• _WORK REQUIRED_
Restate the data exactly as given and keep the pictures out.

• _WORKING DATA_
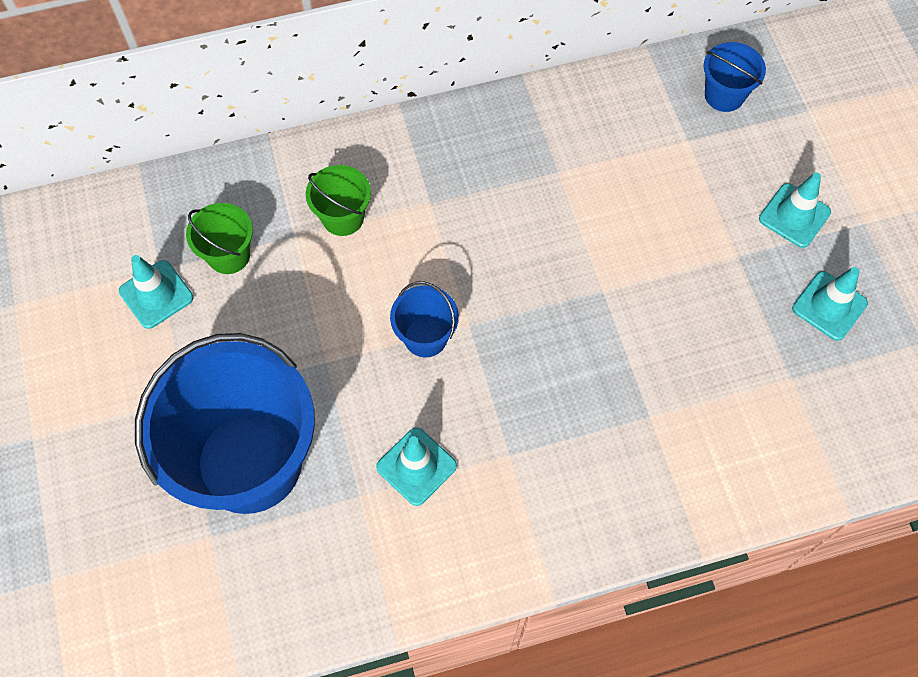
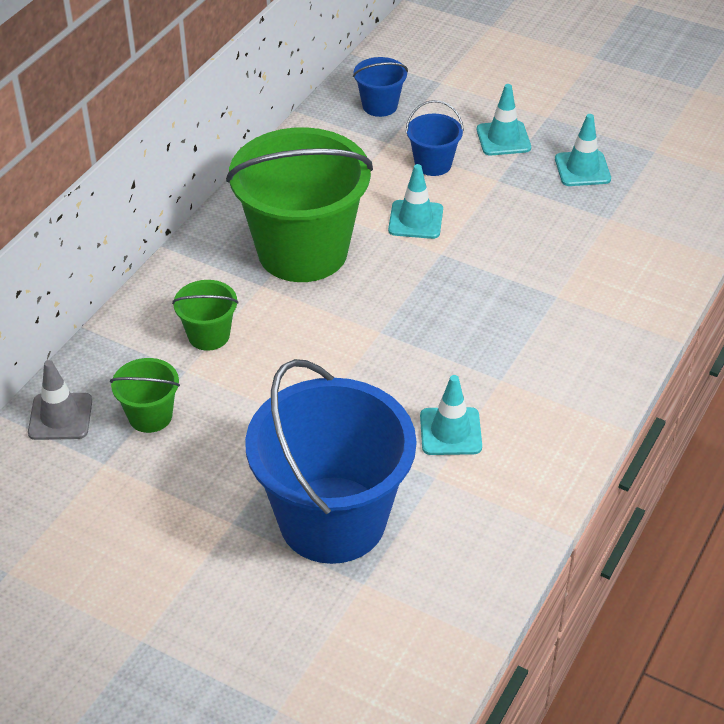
camera: 45 degrees left, 20 degrees down
turquoise traffic cone [119,255,193,329] -> turquoise traffic cone moved to [388,164,443,239]
blue bucket [390,281,459,358] -> blue bucket moved to [406,100,464,176]
none -> grey traffic cone [28,360,92,440]
none -> green bucket [226,127,373,282]

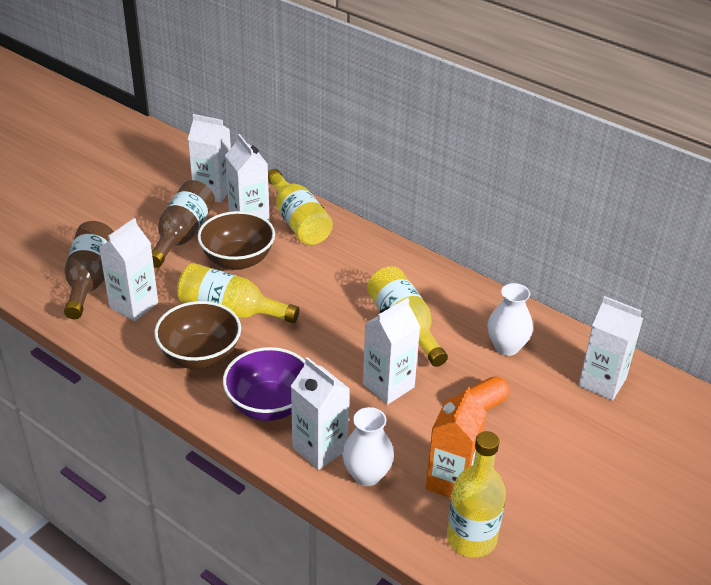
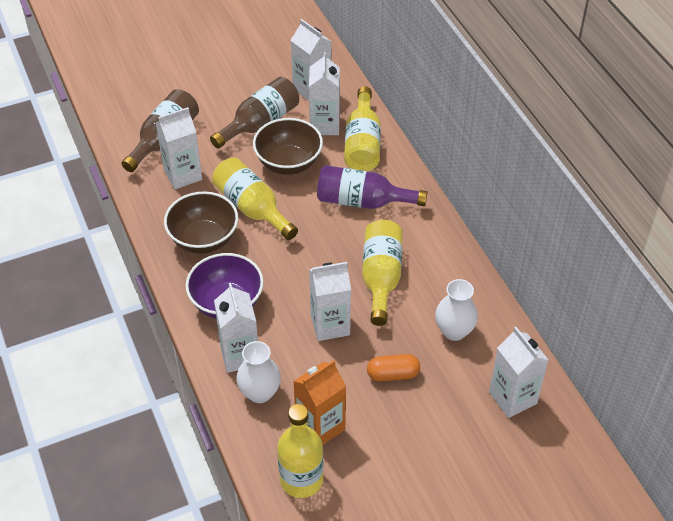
camera: 30 degrees right, 10 degrees up
none -> purple bottle [317,165,427,209]

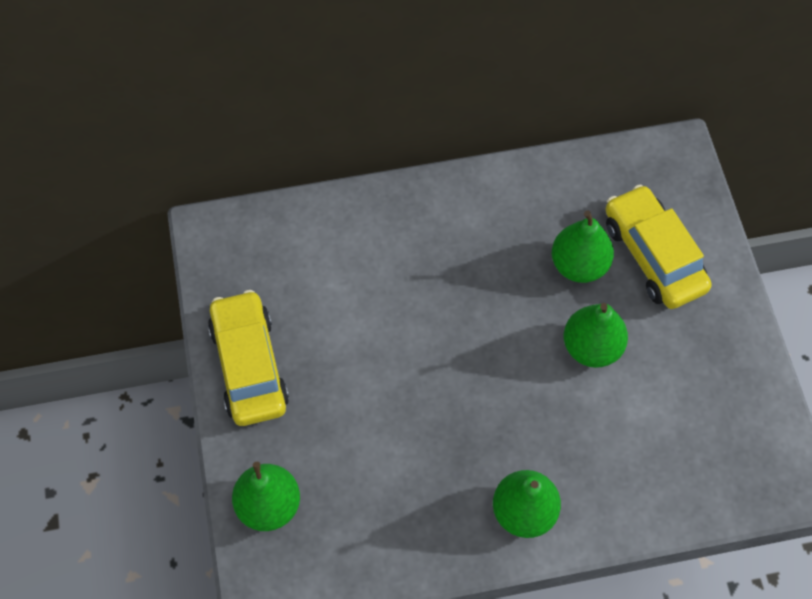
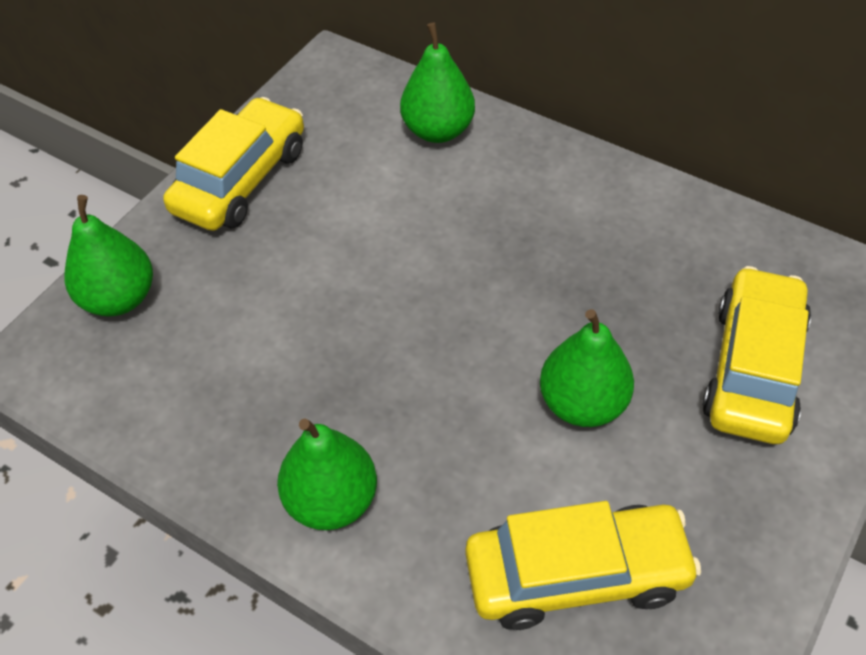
camera: 45 degrees right, 10 degrees down
green pear [552,210,614,283] -> green pear moved to [400,22,475,143]
none -> yellow car [465,501,701,630]

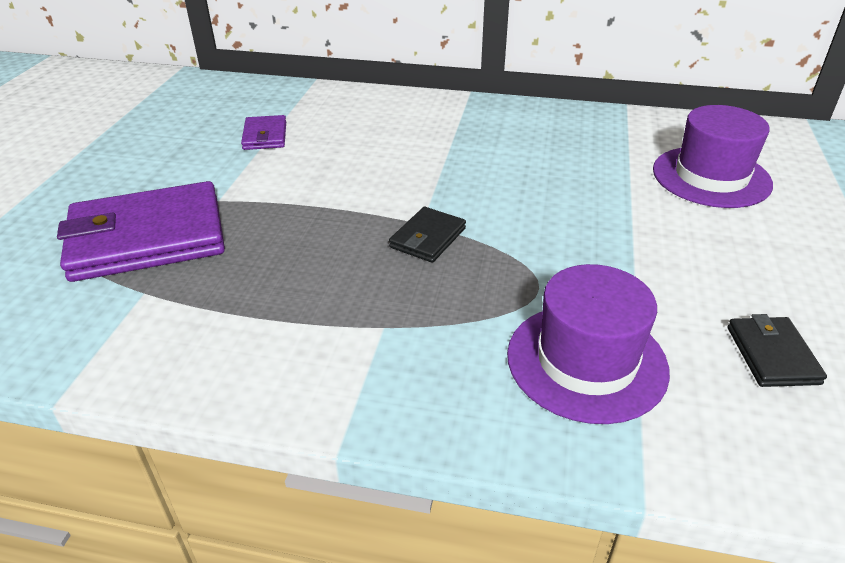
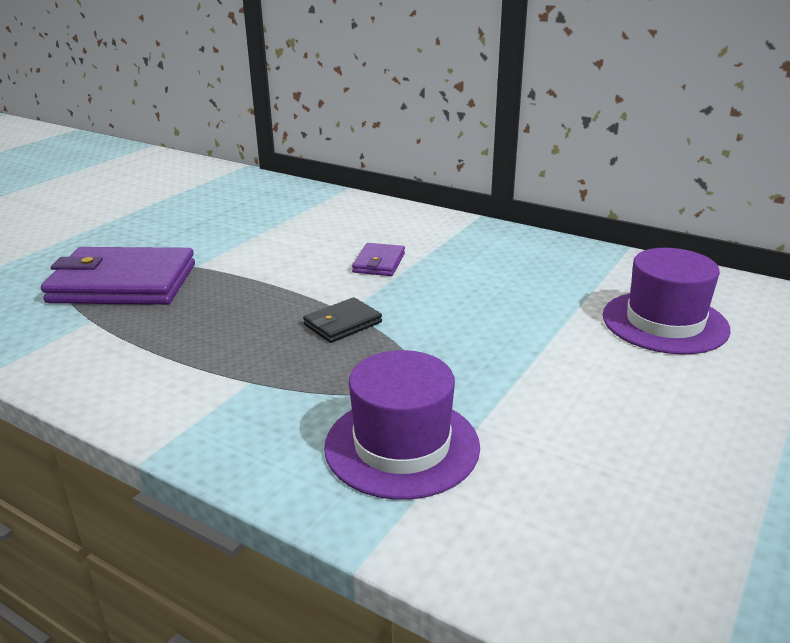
camera: 20 degrees right, 10 degrees down
purple wallet [241,115,286,150] -> purple wallet moved to [352,243,405,276]
black wallet [728,314,827,387] -> none

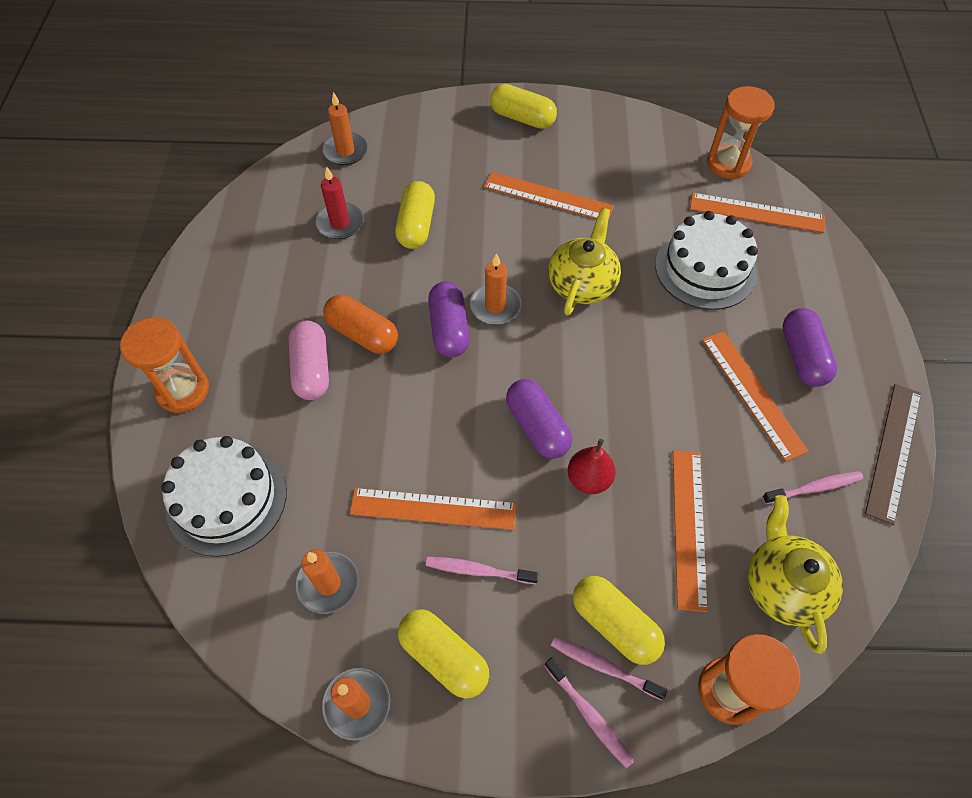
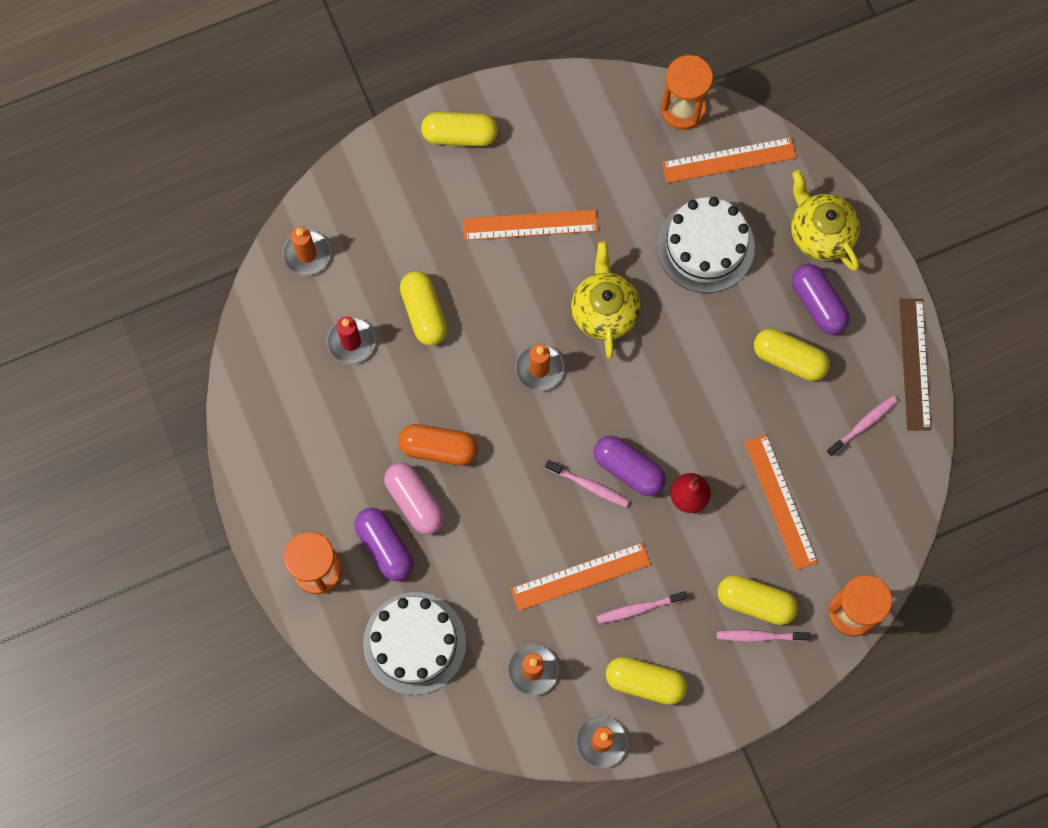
camera: 25 degrees left, 15 degrees up
purple capsule [428,281,470,358] -> purple capsule moved to [355,508,414,581]
pink toothbrush [544,657,634,768] -> pink toothbrush moved to [545,460,629,507]
orange ruler [702,331,809,462] -> yellow capsule [754,329,830,381]
yellow teapot [748,495,843,654] -> yellow teapot moved to [791,170,860,271]

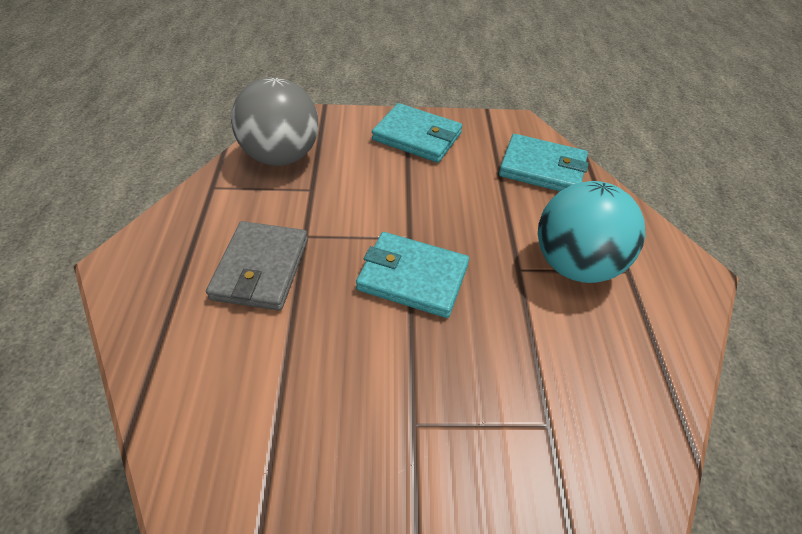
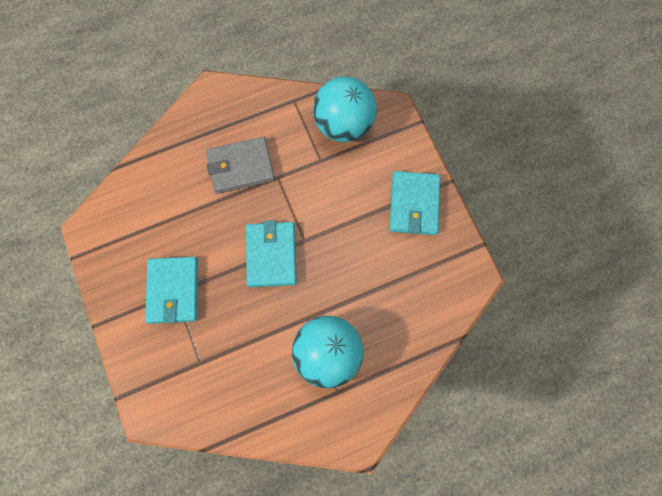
camera: 70 degrees right, 25 degrees up
grey ball [231,77,319,166] -> turquoise ball [313,76,377,142]
turquoise wallet [499,134,589,191] -> turquoise wallet moved to [145,257,198,324]

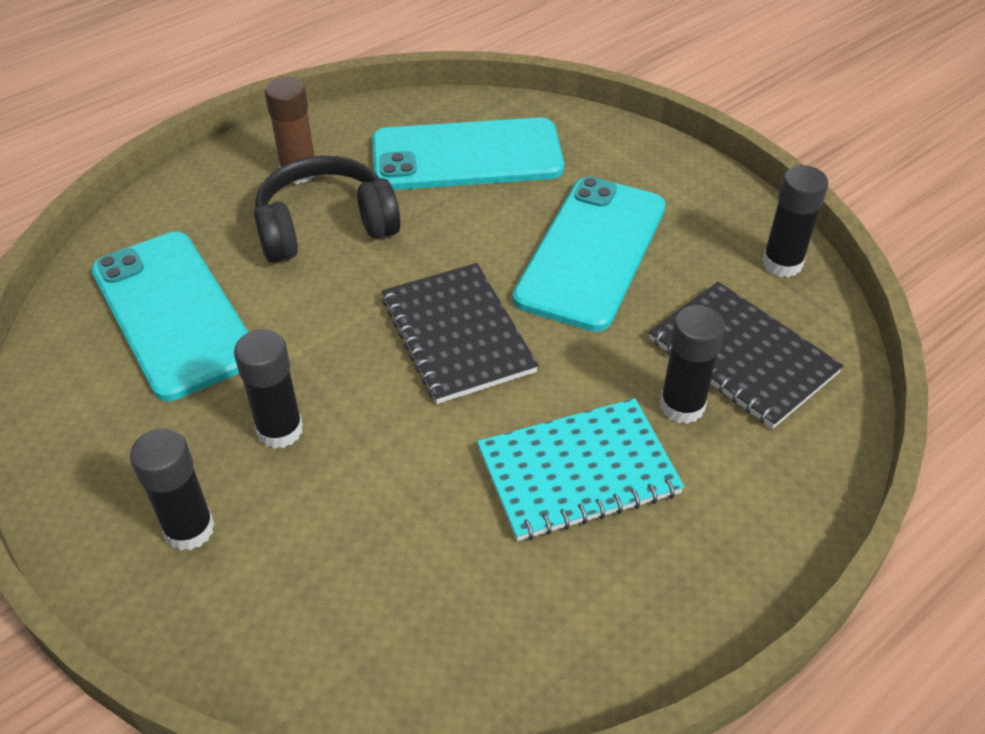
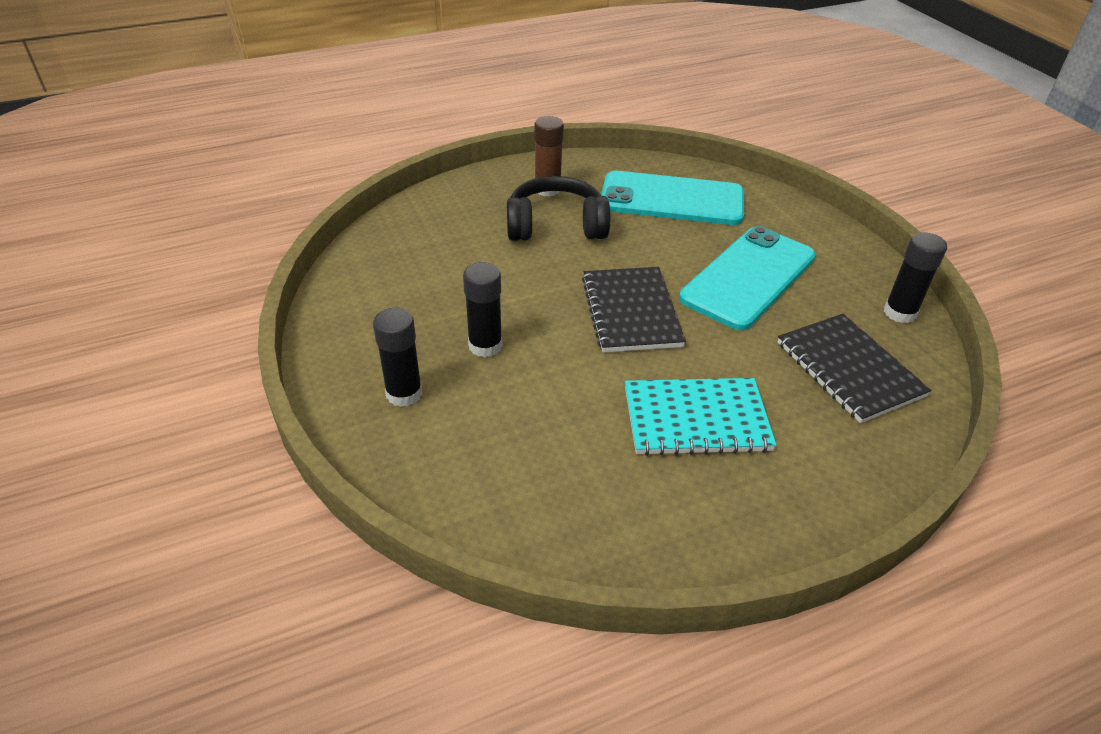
camera: 15 degrees right, 5 degrees down
turquoise phone [91,232,249,401] -> none
black glue stick [660,305,725,424] -> none

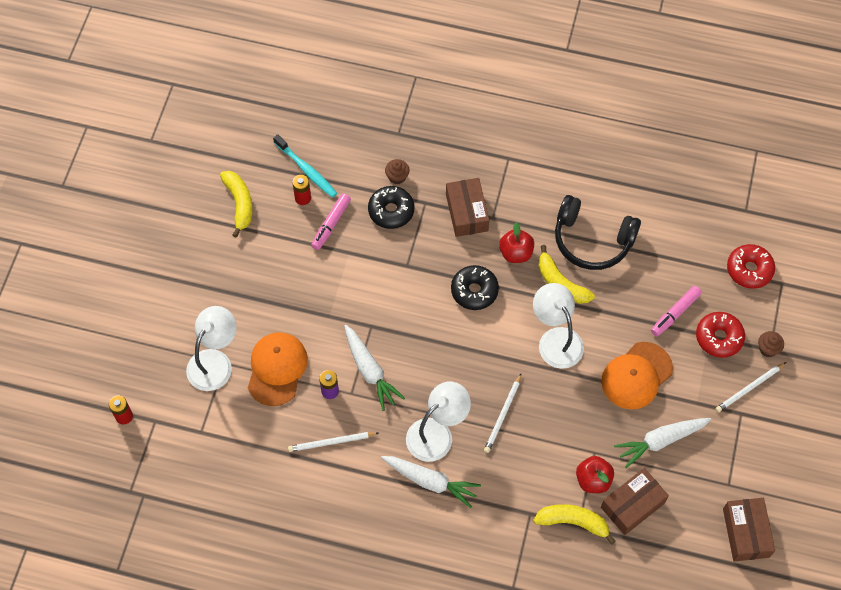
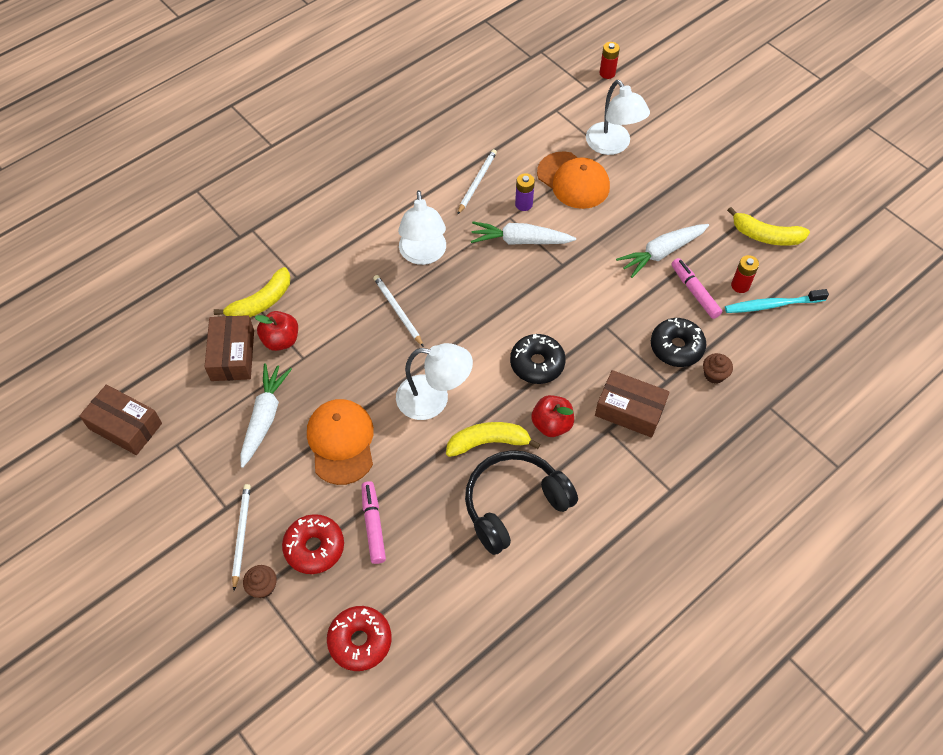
camera: 125 degrees right, 5 degrees down
white carrot [381,456,481,508] -> white carrot moved to [616,224,709,278]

• _RESULT_
camera: 45 degrees left, 20 degrees down
turquoise traffic cone [119,255,193,329] -> turquoise traffic cone moved to [388,164,443,239]
blue bucket [390,281,459,358] -> blue bucket moved to [406,100,464,176]
none -> grey traffic cone [28,360,92,440]
none -> green bucket [226,127,373,282]

camera: 30 degrees right, 10 degrees up
none -> purple bottle [317,165,427,209]

camera: 45 degrees right, 10 degrees down
green pear [552,210,614,283] -> green pear moved to [400,22,475,143]
none -> yellow car [465,501,701,630]

camera: 20 degrees right, 10 degrees down
purple wallet [241,115,286,150] -> purple wallet moved to [352,243,405,276]
black wallet [728,314,827,387] -> none

camera: 25 degrees left, 15 degrees up
purple capsule [428,281,470,358] -> purple capsule moved to [355,508,414,581]
pink toothbrush [544,657,634,768] -> pink toothbrush moved to [545,460,629,507]
orange ruler [702,331,809,462] -> yellow capsule [754,329,830,381]
yellow teapot [748,495,843,654] -> yellow teapot moved to [791,170,860,271]

camera: 70 degrees right, 25 degrees up
grey ball [231,77,319,166] -> turquoise ball [313,76,377,142]
turquoise wallet [499,134,589,191] -> turquoise wallet moved to [145,257,198,324]

camera: 15 degrees right, 5 degrees down
turquoise phone [91,232,249,401] -> none
black glue stick [660,305,725,424] -> none

camera: 125 degrees right, 5 degrees down
white carrot [381,456,481,508] -> white carrot moved to [616,224,709,278]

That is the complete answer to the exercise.